## WORK ORDER
In the data that follows, every line containing the word "hammer" should be returned.

## DATASET EXCERPTS
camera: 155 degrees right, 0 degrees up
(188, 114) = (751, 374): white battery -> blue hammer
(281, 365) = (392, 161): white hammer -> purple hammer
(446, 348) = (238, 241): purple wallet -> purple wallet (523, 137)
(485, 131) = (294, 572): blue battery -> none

...

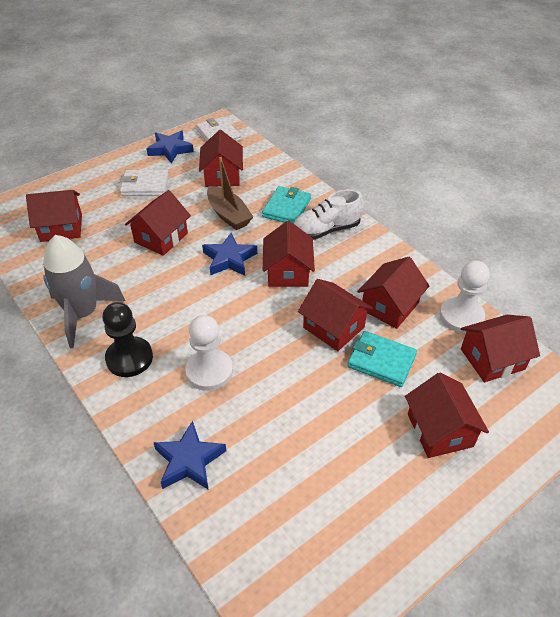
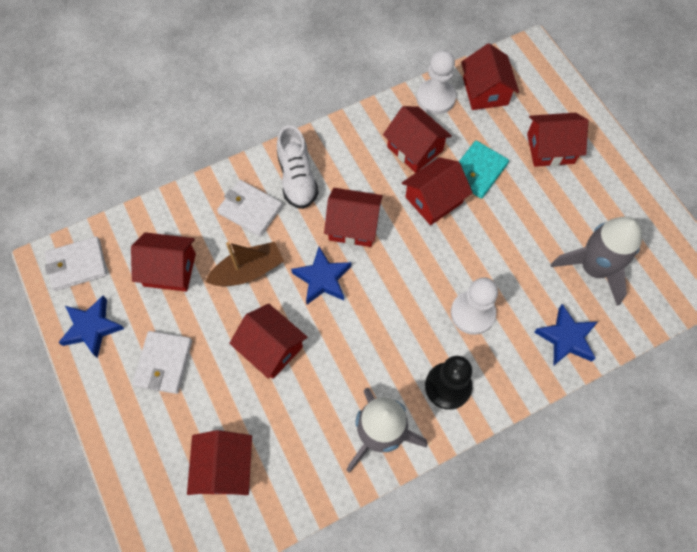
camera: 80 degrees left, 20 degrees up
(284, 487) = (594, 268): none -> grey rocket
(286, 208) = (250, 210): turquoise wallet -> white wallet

## ANSWER BOX
(188, 114) = (751, 374): white battery -> blue hammer
(281, 365) = (392, 161): white hammer -> purple hammer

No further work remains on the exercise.